Given data below:

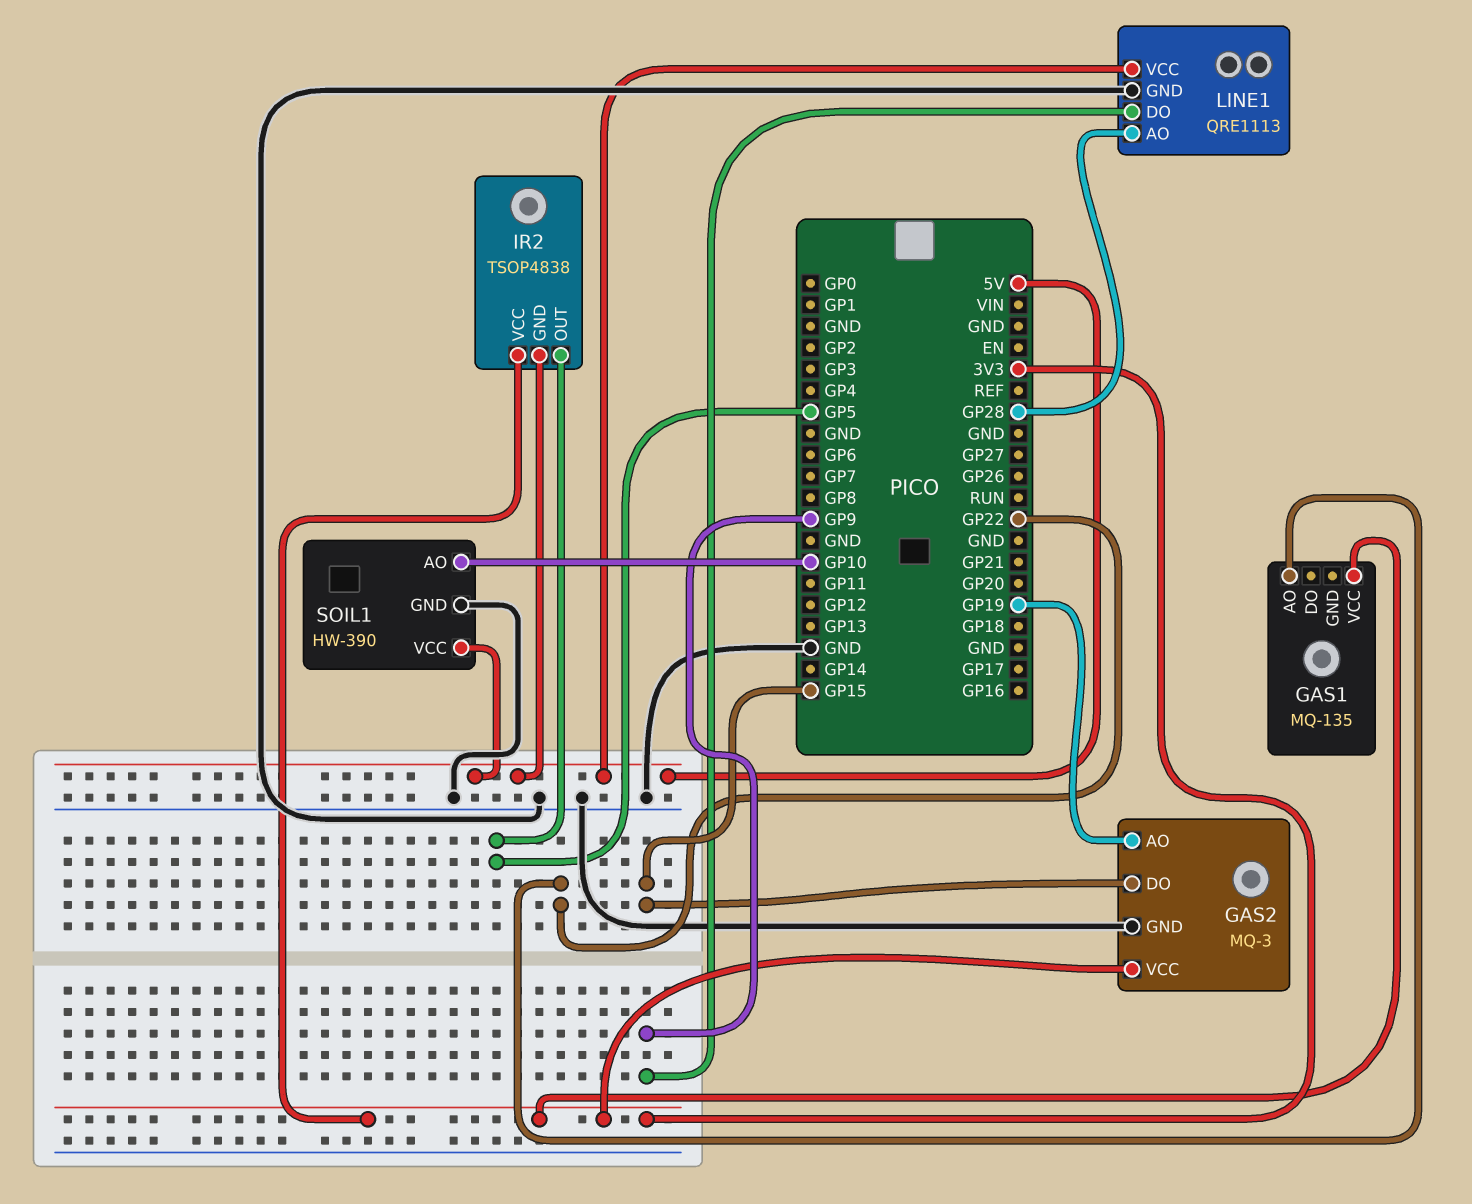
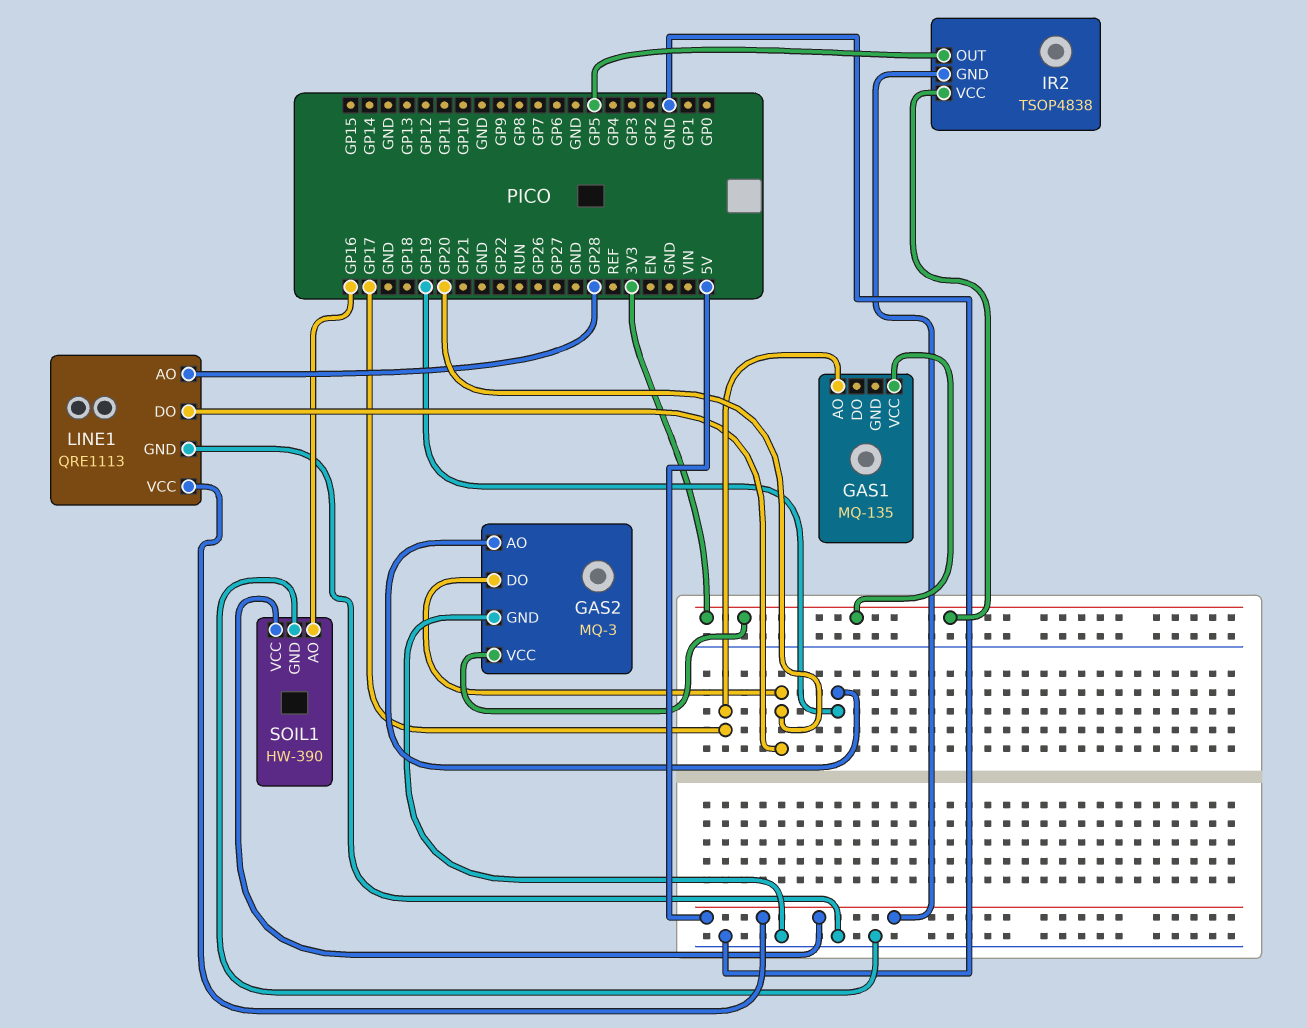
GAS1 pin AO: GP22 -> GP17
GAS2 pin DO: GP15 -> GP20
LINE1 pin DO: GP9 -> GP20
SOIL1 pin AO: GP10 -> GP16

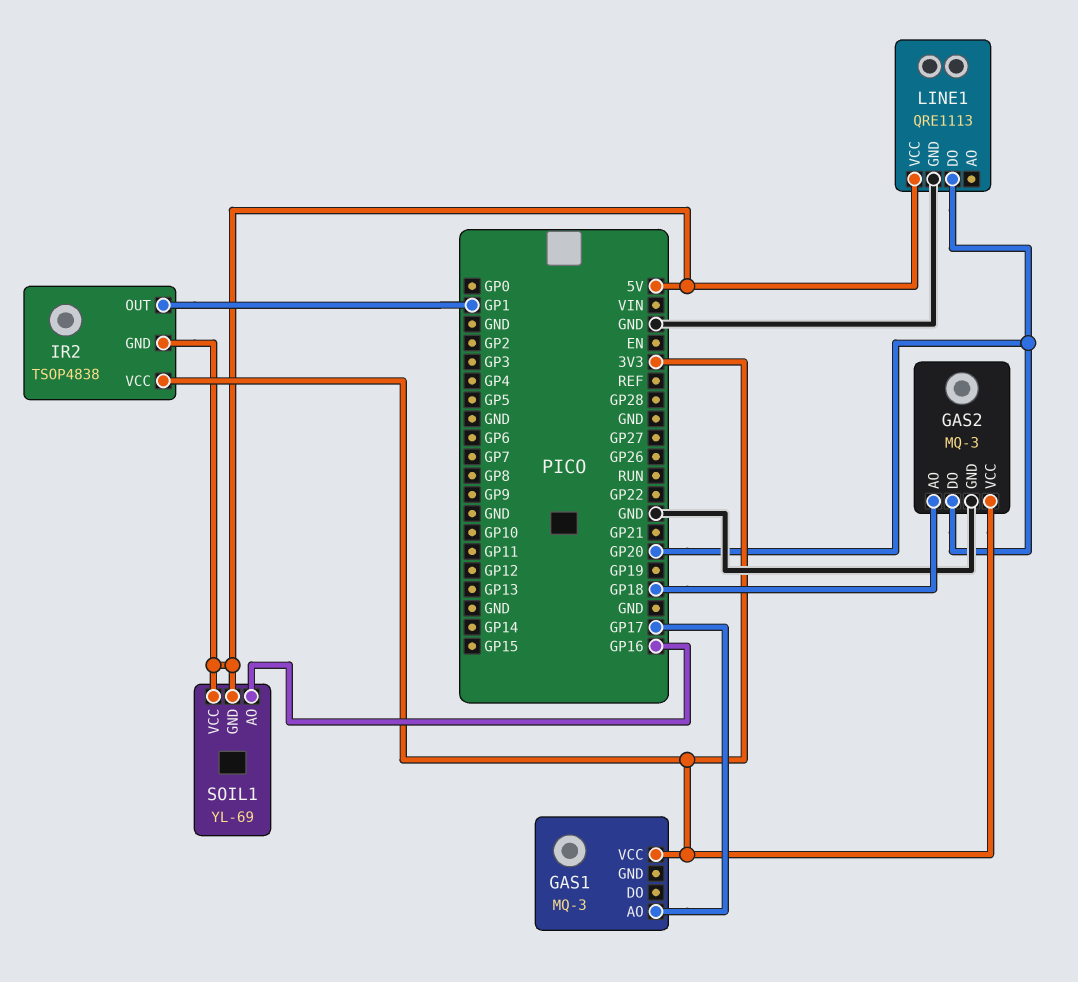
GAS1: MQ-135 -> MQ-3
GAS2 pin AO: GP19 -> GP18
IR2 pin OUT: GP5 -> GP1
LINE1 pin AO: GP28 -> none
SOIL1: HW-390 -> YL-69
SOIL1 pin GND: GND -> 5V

End of Given data.

**Exercise objective:**
For this exercise, please reproduce the records above exactly and drop the images.

**Solution to this problem:**
GAS1 pin AO: GP22 -> GP17
GAS2 pin DO: GP15 -> GP20
LINE1 pin DO: GP9 -> GP20
SOIL1 pin AO: GP10 -> GP16

GAS1: MQ-135 -> MQ-3
GAS2 pin AO: GP19 -> GP18
IR2 pin OUT: GP5 -> GP1
LINE1 pin AO: GP28 -> none
SOIL1: HW-390 -> YL-69
SOIL1 pin GND: GND -> 5V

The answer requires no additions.